▶ TASK PROMPT
Would you please copy each line of the listing that mentions "star"?

[[ INPUT RECORDS open ]]

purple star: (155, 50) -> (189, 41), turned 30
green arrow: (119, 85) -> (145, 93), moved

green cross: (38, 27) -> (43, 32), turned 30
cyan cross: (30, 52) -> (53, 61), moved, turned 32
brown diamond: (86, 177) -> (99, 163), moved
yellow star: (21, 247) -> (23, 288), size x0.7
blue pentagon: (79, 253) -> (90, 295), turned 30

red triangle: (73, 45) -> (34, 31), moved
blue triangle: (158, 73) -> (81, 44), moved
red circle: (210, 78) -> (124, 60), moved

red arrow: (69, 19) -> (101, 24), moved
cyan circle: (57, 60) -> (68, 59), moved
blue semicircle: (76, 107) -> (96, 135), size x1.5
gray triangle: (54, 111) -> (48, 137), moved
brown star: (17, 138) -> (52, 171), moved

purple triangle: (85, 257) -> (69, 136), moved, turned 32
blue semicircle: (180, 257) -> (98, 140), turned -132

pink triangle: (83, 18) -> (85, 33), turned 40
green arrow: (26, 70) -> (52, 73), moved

[[ INPUT RECORDS closed ]]
[[ INPUT RECORDS open ]]

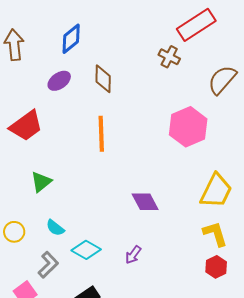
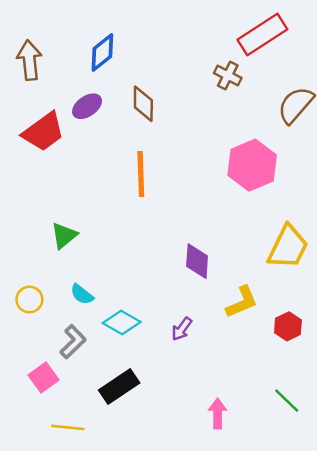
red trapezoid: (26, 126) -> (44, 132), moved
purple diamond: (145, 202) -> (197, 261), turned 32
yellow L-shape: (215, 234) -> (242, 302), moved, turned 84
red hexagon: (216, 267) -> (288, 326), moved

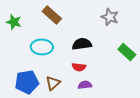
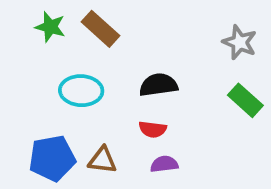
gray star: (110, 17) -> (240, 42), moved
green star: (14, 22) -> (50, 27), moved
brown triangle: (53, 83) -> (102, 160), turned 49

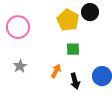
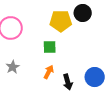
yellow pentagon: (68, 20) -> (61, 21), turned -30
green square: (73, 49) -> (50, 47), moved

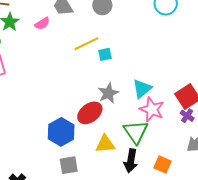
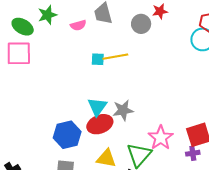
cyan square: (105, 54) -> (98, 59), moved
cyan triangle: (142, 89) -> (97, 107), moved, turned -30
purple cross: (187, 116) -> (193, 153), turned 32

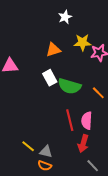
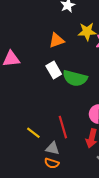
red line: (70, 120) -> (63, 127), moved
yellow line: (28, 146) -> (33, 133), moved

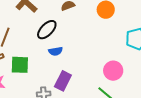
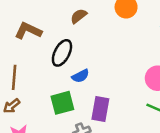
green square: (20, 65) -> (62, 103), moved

[[ INPUT RECORDS closed ]]
[[ INPUT RECORDS open ]]

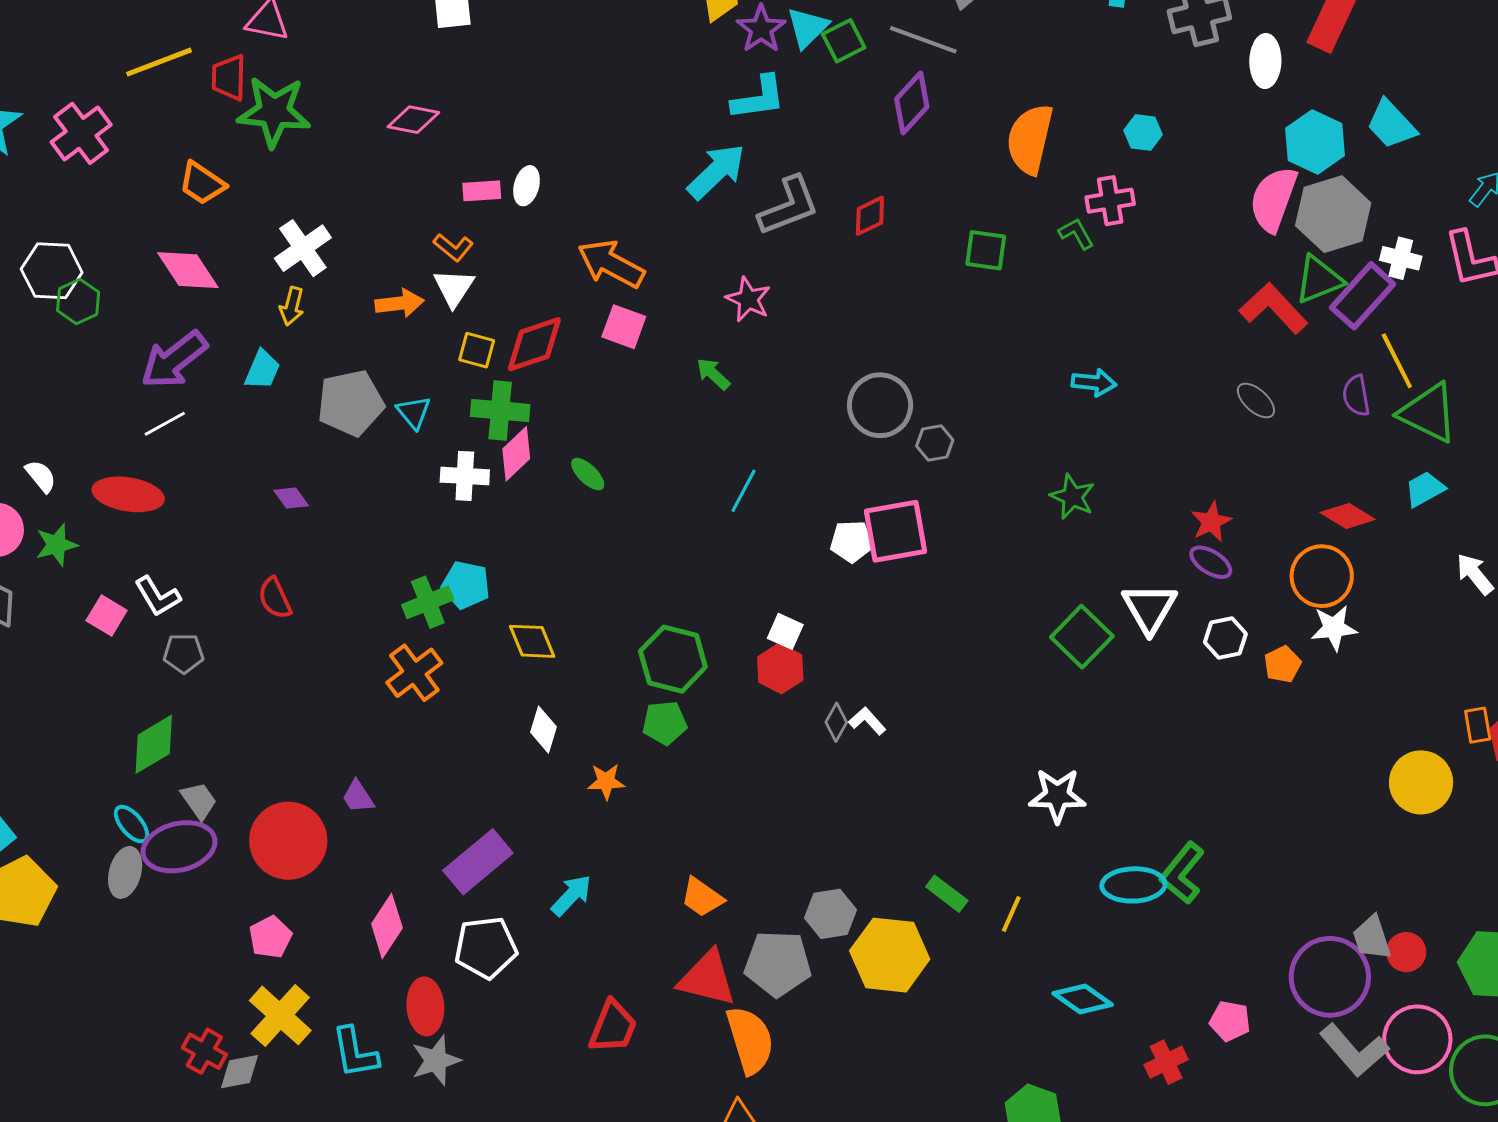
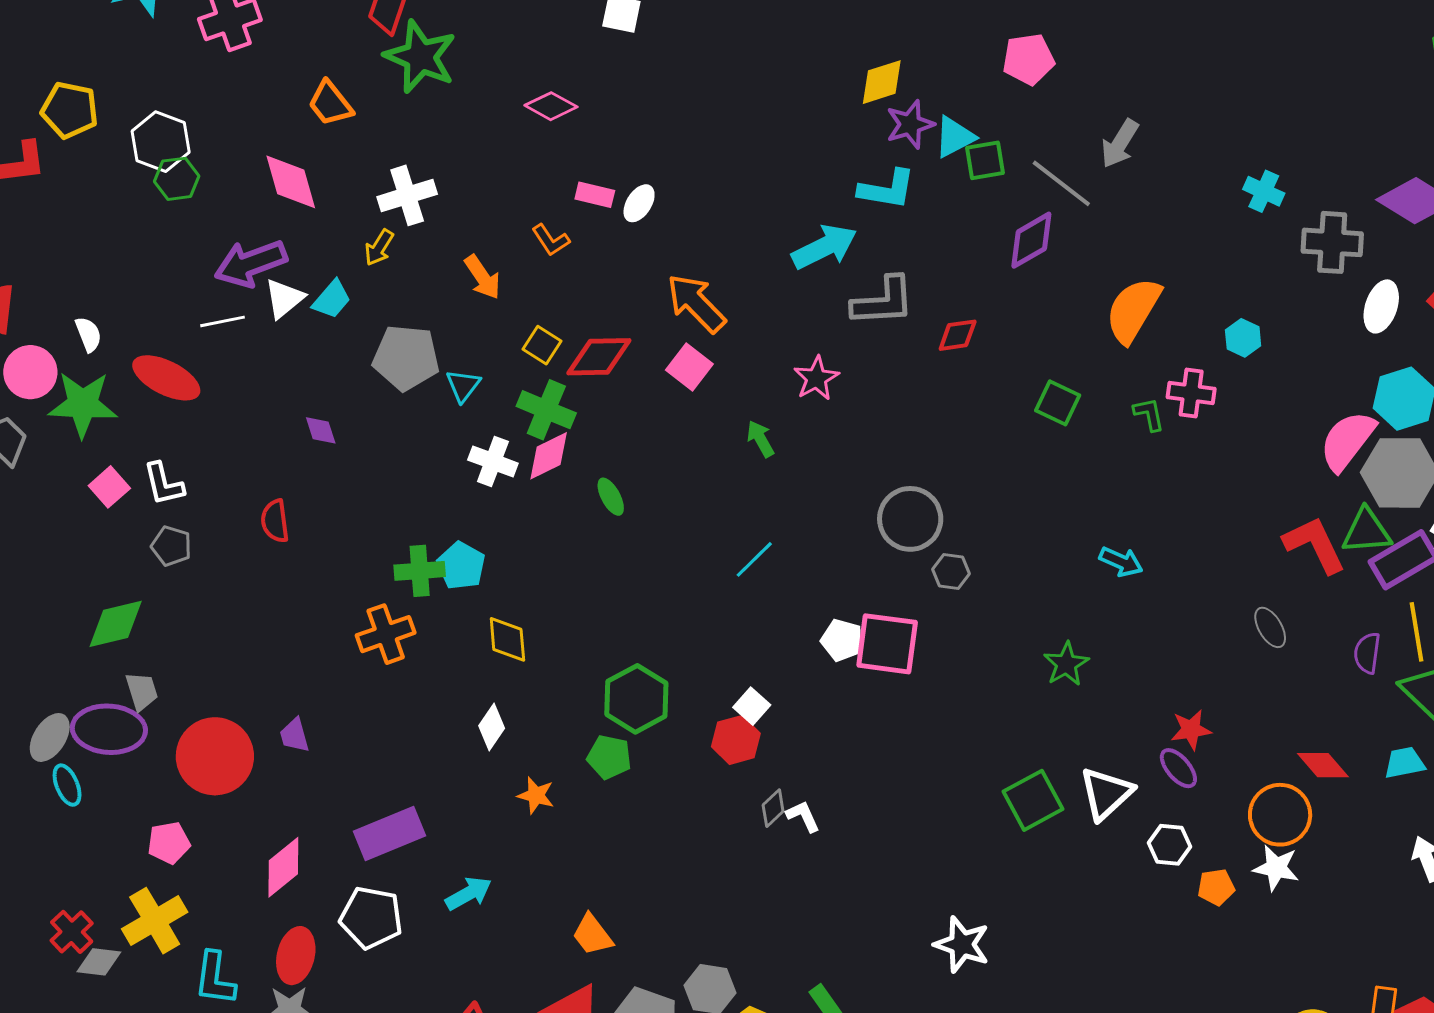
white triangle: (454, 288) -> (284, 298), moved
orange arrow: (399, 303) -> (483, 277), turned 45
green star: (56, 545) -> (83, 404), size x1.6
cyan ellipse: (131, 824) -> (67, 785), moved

[[ INPUT RECORDS closed ]]

▶ RESULT
purple star: (155, 50) -> (189, 41), turned 30
yellow star: (21, 247) -> (23, 288), size x0.7
brown star: (17, 138) -> (52, 171), moved
gray star: (110, 17) -> (240, 42), moved
green star: (14, 22) -> (50, 27), moved
green star: (56, 545) -> (83, 404), size x1.6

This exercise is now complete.